[Material for the task Boundary: Start]
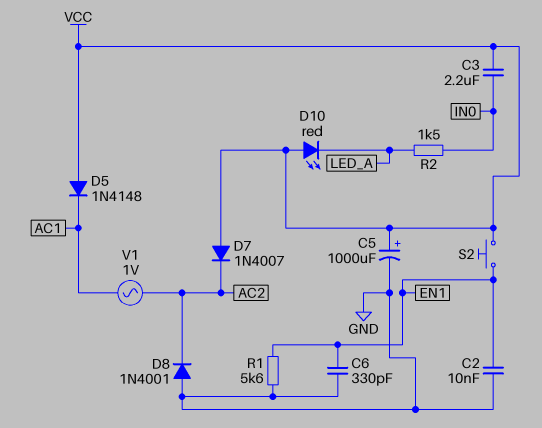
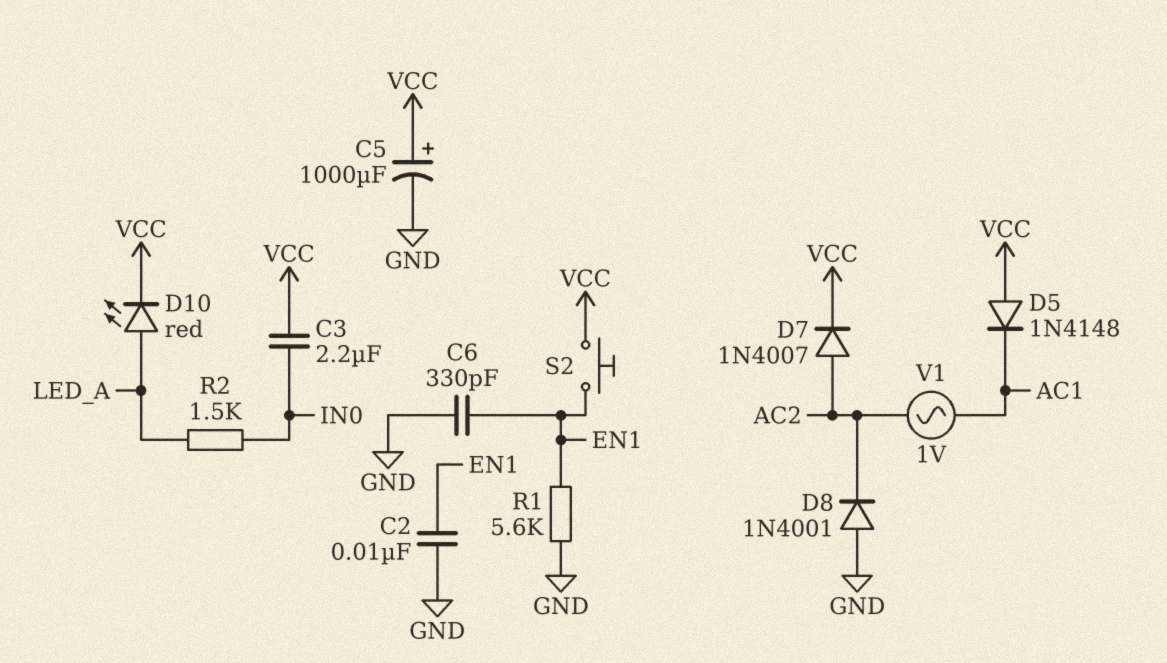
D7: diode 1N4007 (A VCC, K AC2) -> diode 1N4007 (A AC2, K VCC)
D10: LED red (A VCC, K LED_A) -> LED red (A LED_A, K VCC)

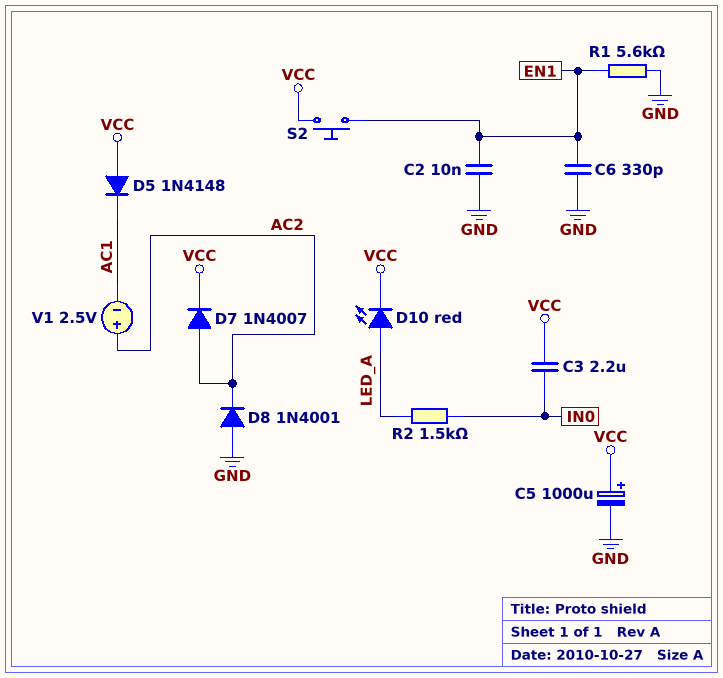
V1: AC 1V (AC1, AC2) -> 2.5V (plus AC2, minus AC1)

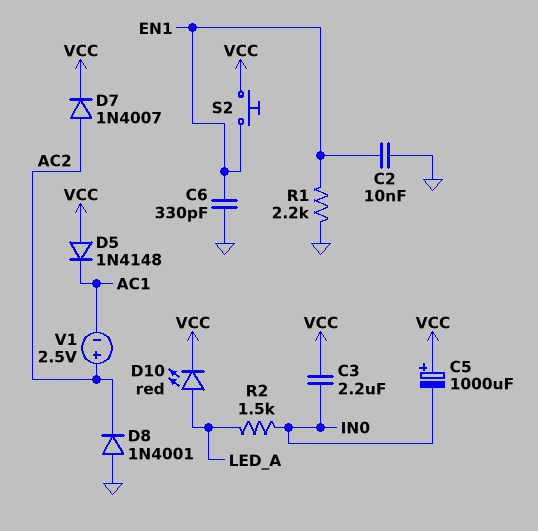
C5: 1000uF (plus VCC, minus GND) -> 1000uF (plus VCC, minus IN0)
R1: 5.6k (EN1, GND) -> 2.2k (EN1, GND)

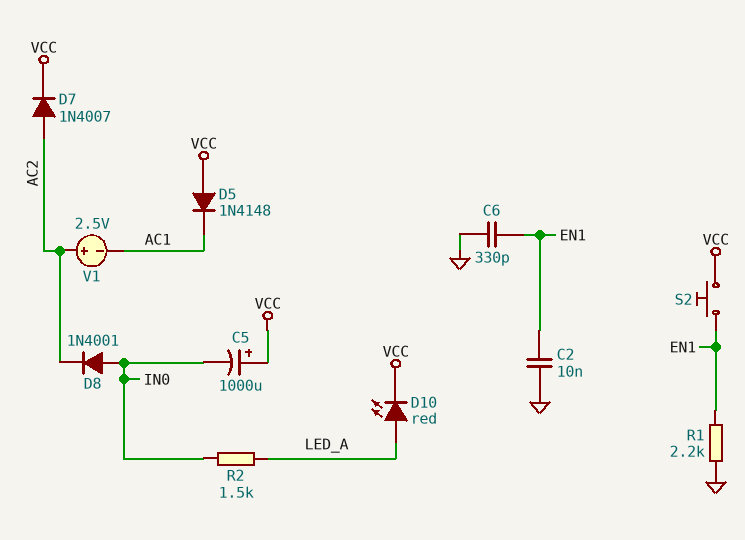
C3: 2.2uF (IN0, VCC) -> none
D8: diode 1N4001 (A GND, K AC2) -> diode 1N4001 (A IN0, K AC2)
[Material for the task Boundary: End]
- **Task objective**:
Please restate the whole listing exactly, without any of its pictures.

- **Completed exercise**:
D7: diode 1N4007 (A VCC, K AC2) -> diode 1N4007 (A AC2, K VCC)
D10: LED red (A VCC, K LED_A) -> LED red (A LED_A, K VCC)

V1: AC 1V (AC1, AC2) -> 2.5V (plus AC2, minus AC1)

C5: 1000uF (plus VCC, minus GND) -> 1000uF (plus VCC, minus IN0)
R1: 5.6k (EN1, GND) -> 2.2k (EN1, GND)

C3: 2.2uF (IN0, VCC) -> none
D8: diode 1N4001 (A GND, K AC2) -> diode 1N4001 (A IN0, K AC2)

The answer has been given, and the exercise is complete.